Stored data
• • • •

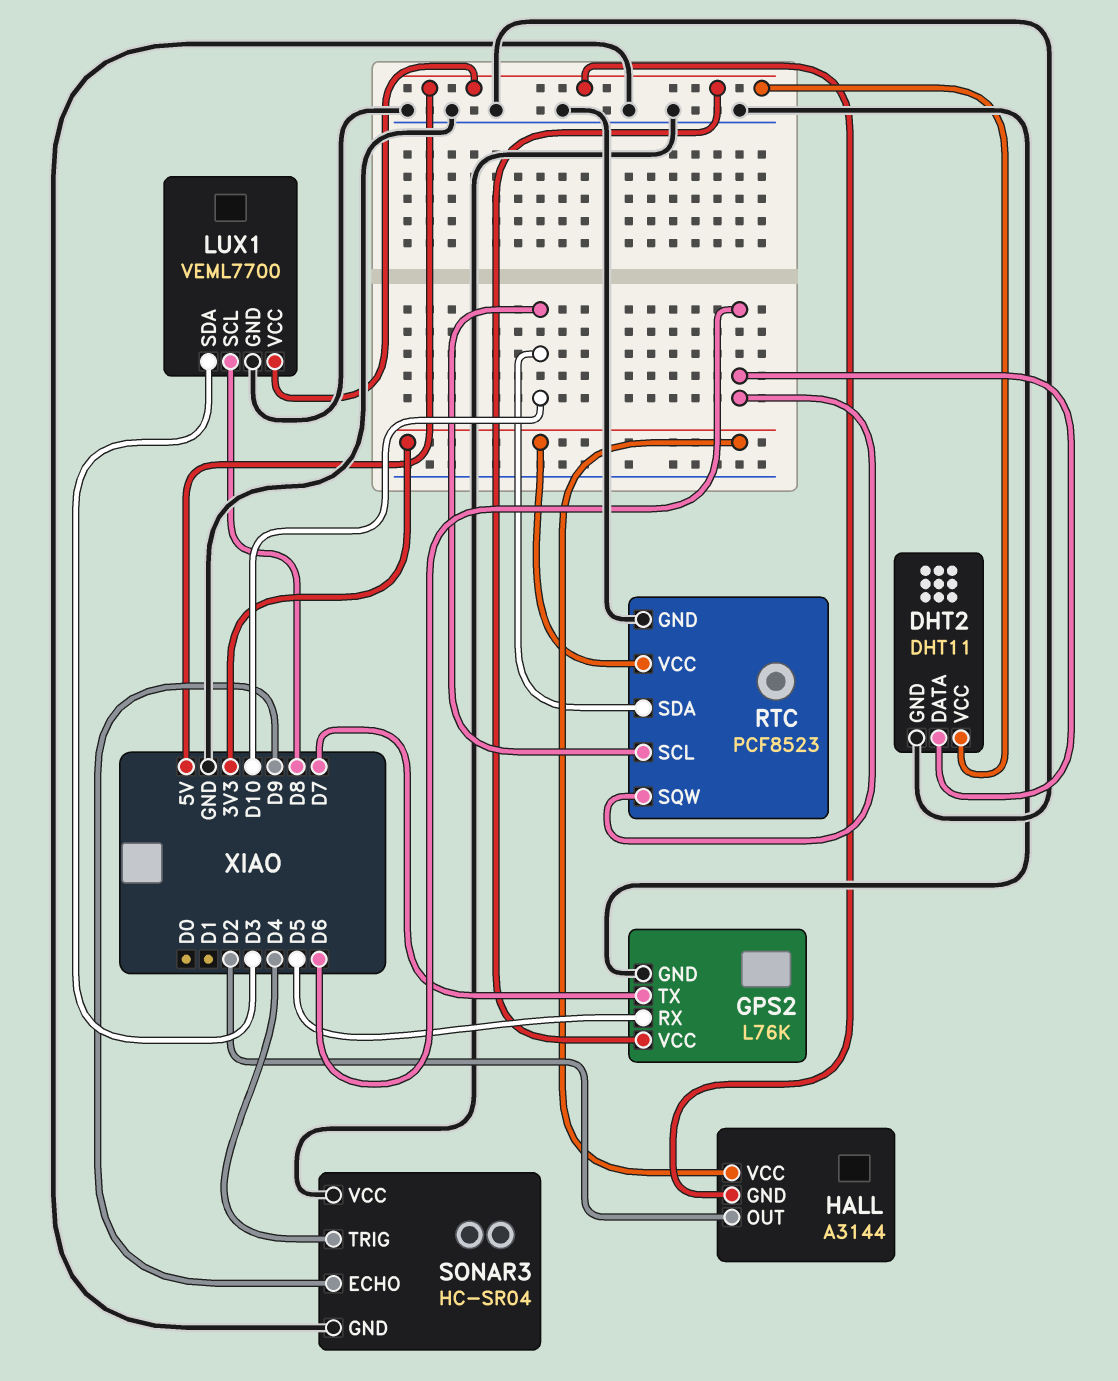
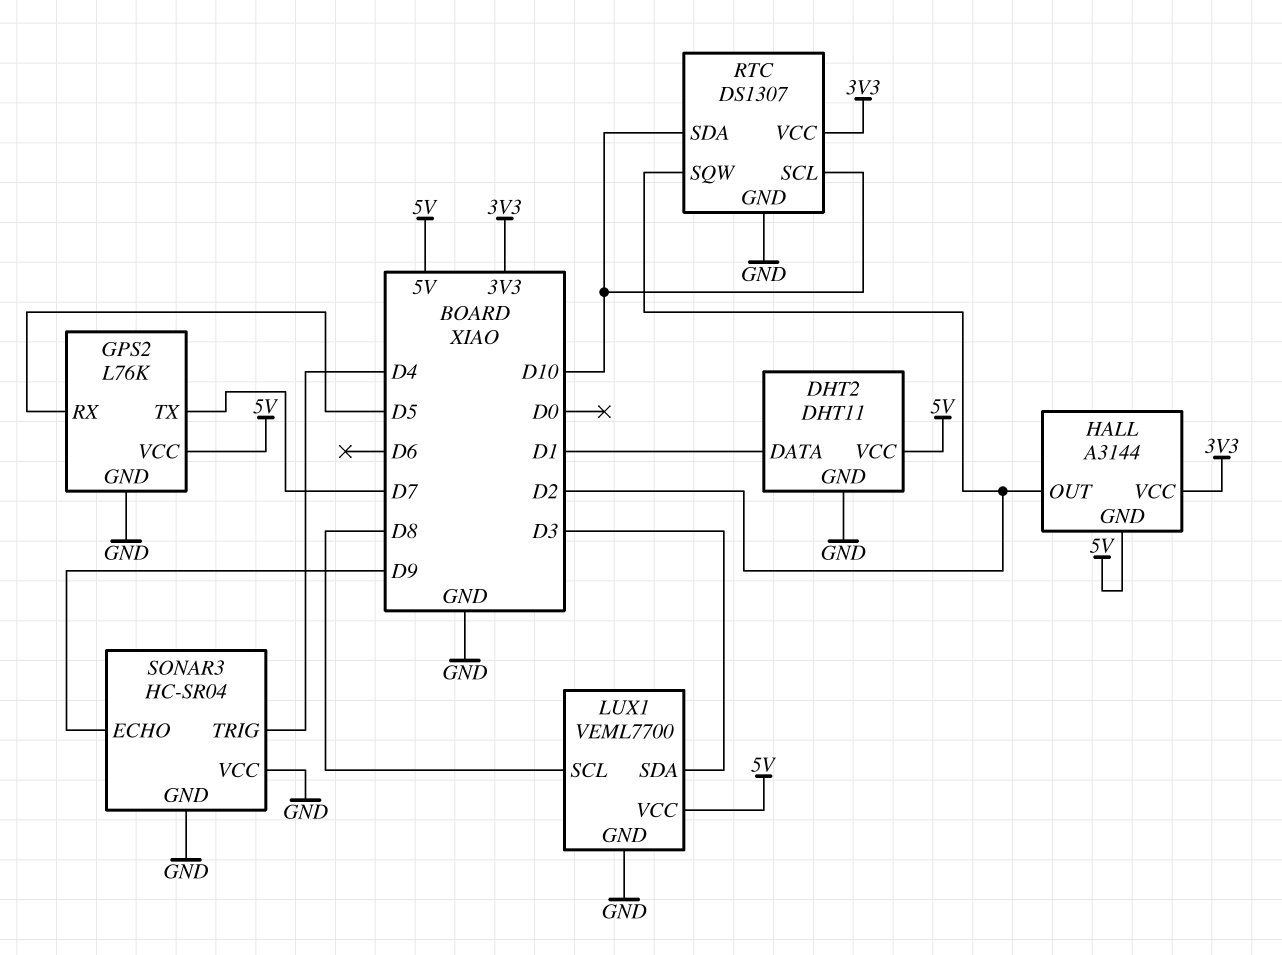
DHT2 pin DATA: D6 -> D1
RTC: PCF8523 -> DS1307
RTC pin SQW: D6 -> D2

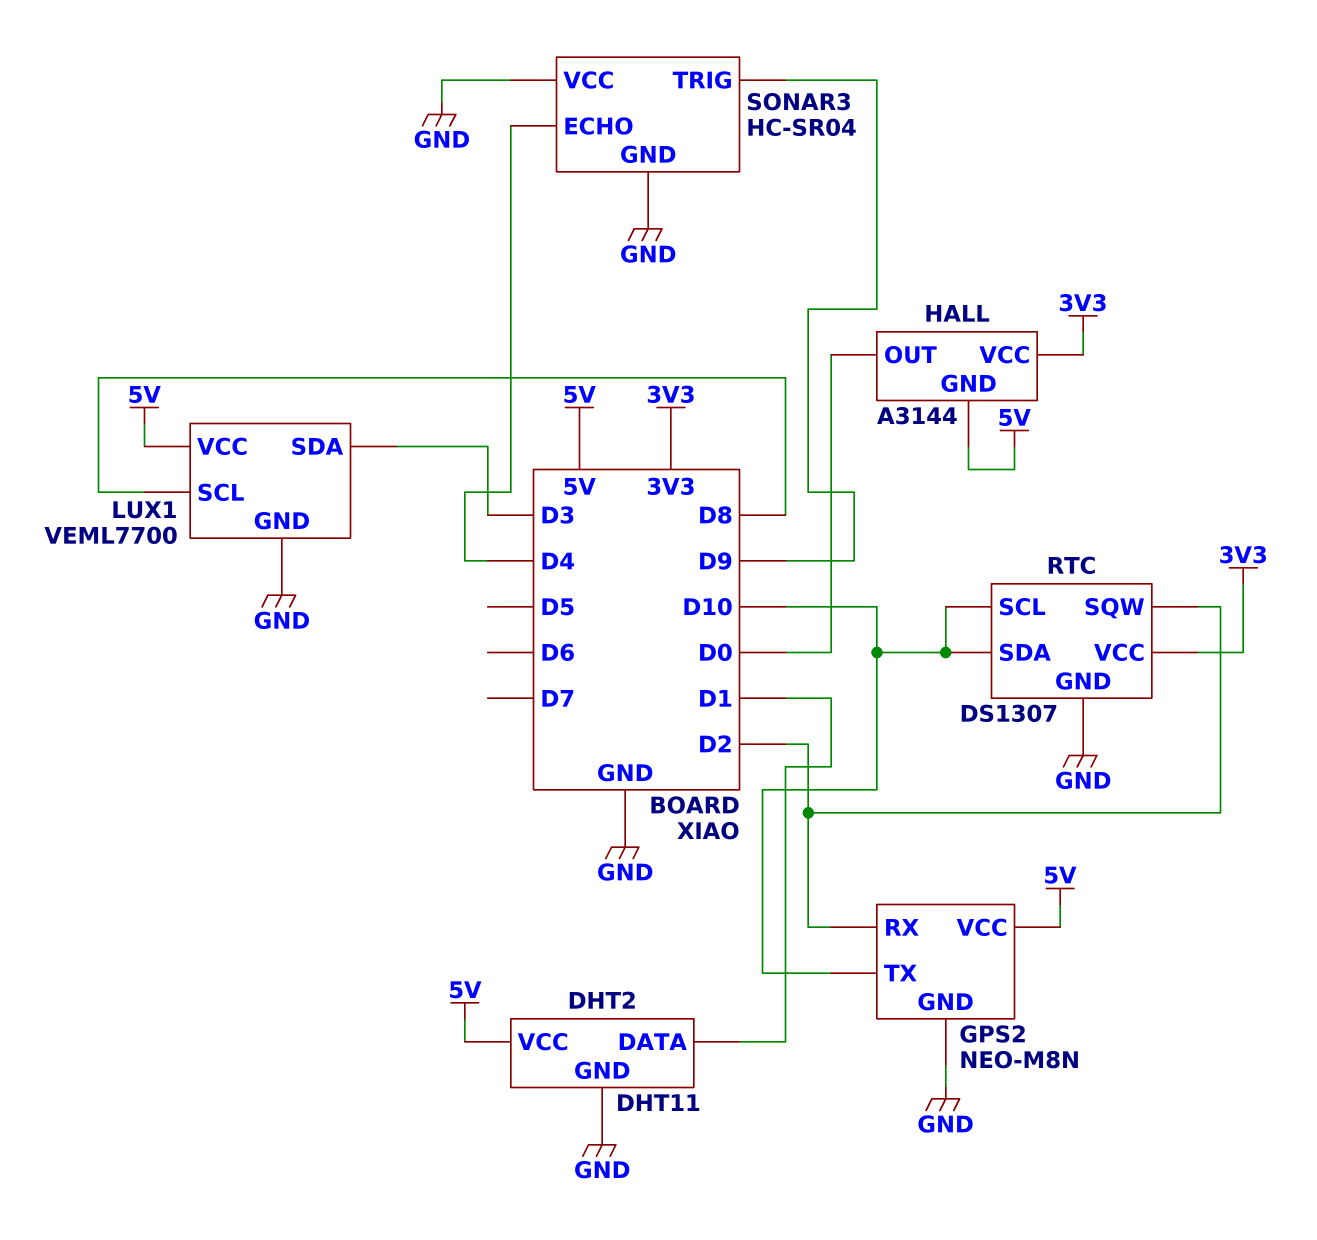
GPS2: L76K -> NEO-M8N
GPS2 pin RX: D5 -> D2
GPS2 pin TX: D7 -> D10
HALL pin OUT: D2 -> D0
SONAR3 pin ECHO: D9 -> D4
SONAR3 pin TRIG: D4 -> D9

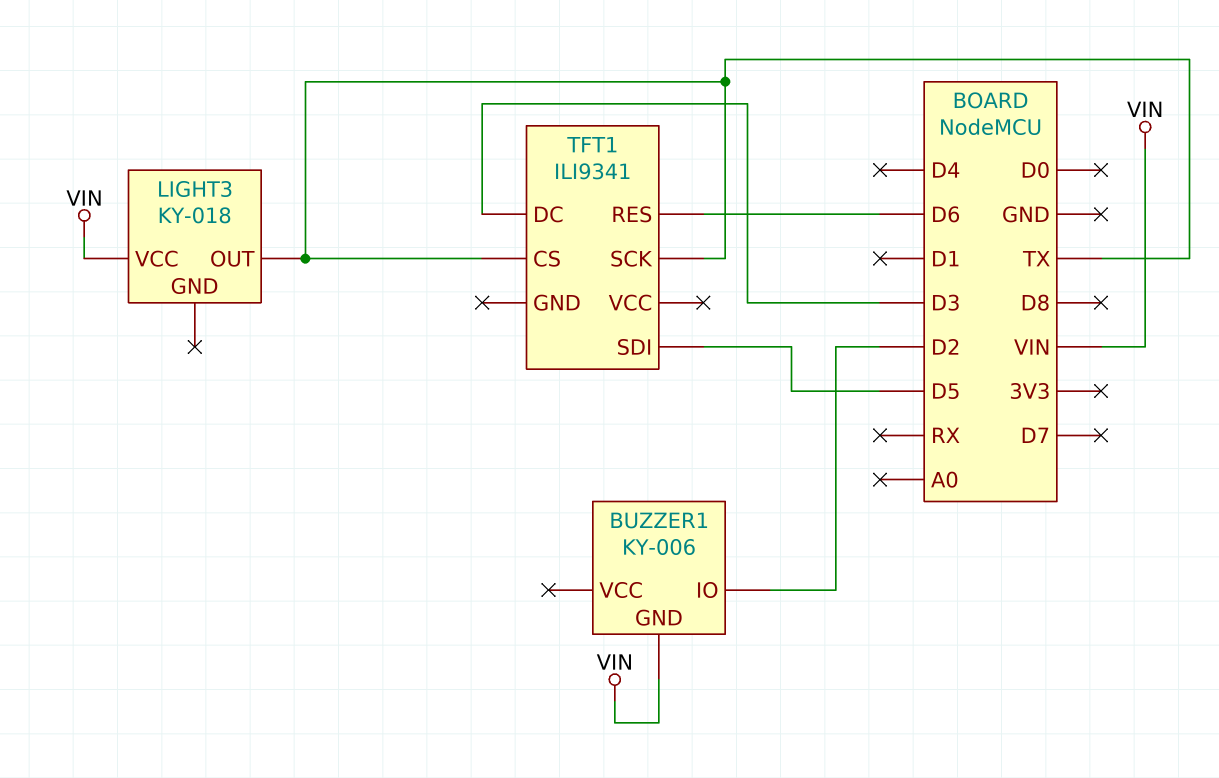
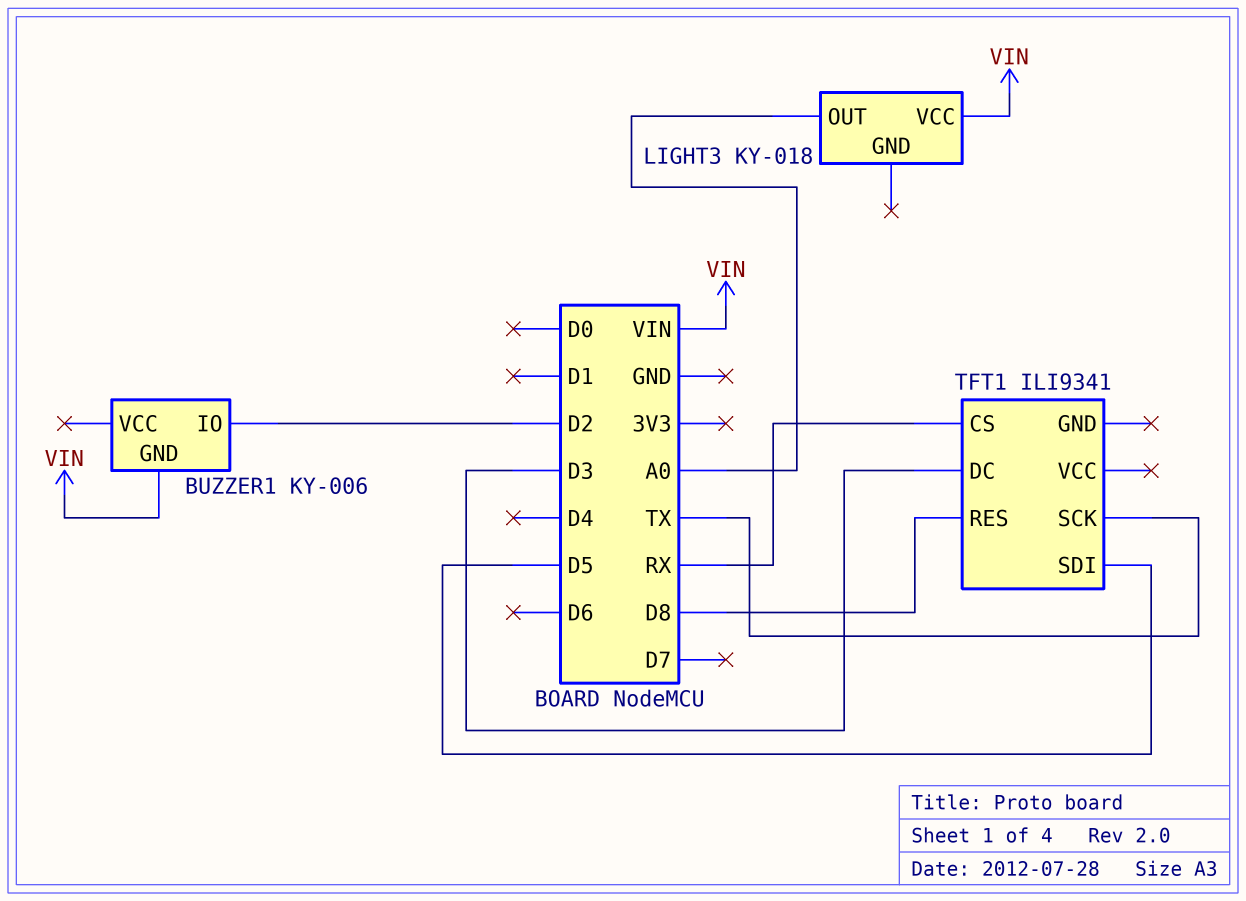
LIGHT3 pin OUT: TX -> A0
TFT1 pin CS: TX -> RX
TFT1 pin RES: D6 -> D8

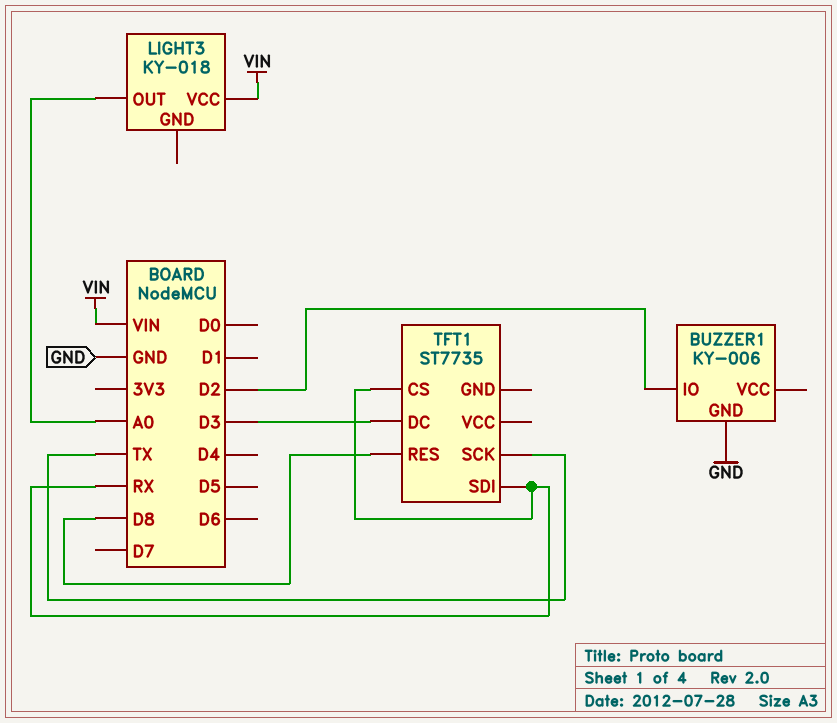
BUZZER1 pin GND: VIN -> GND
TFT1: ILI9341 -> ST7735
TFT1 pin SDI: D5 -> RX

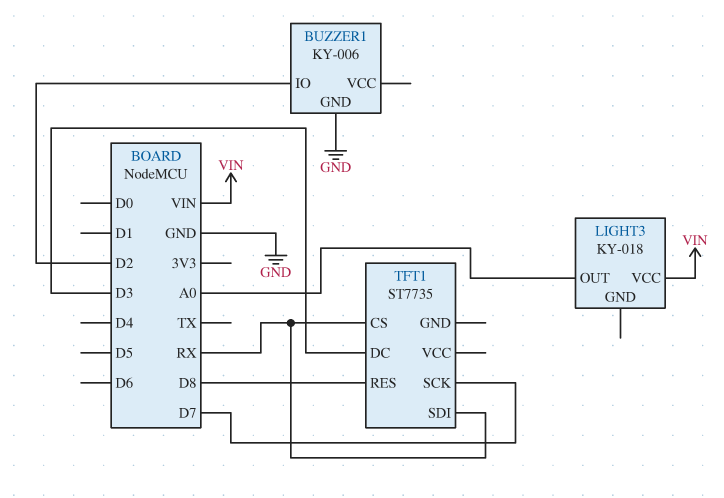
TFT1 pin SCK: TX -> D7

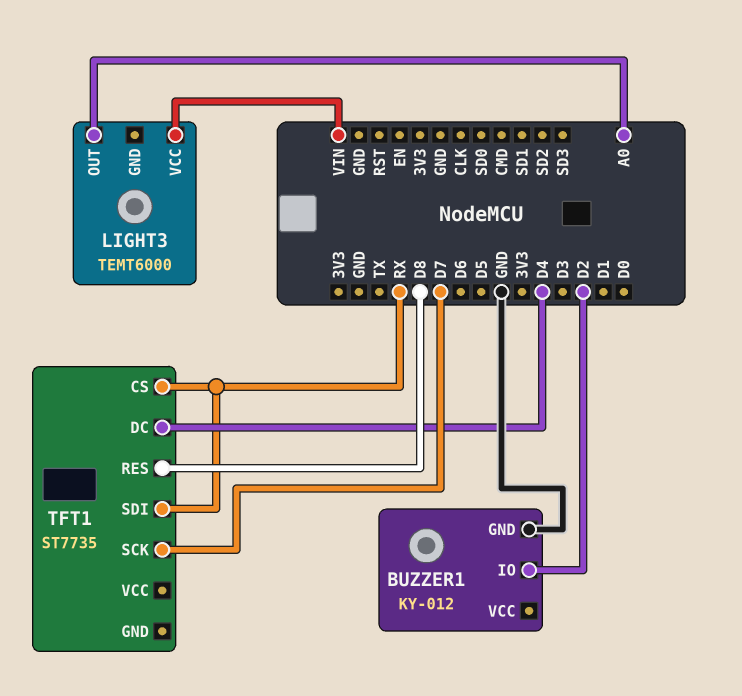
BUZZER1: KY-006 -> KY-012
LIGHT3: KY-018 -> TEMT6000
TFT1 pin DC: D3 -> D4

• • • •

WORK TASK
Every entry should be returned exactly as written, minus the pictures.

RESPONSE TO THE EXERCISE
DHT2 pin DATA: D6 -> D1
RTC: PCF8523 -> DS1307
RTC pin SQW: D6 -> D2

GPS2: L76K -> NEO-M8N
GPS2 pin RX: D5 -> D2
GPS2 pin TX: D7 -> D10
HALL pin OUT: D2 -> D0
SONAR3 pin ECHO: D9 -> D4
SONAR3 pin TRIG: D4 -> D9

LIGHT3 pin OUT: TX -> A0
TFT1 pin CS: TX -> RX
TFT1 pin RES: D6 -> D8

BUZZER1 pin GND: VIN -> GND
TFT1: ILI9341 -> ST7735
TFT1 pin SDI: D5 -> RX

TFT1 pin SCK: TX -> D7

BUZZER1: KY-006 -> KY-012
LIGHT3: KY-018 -> TEMT6000
TFT1 pin DC: D3 -> D4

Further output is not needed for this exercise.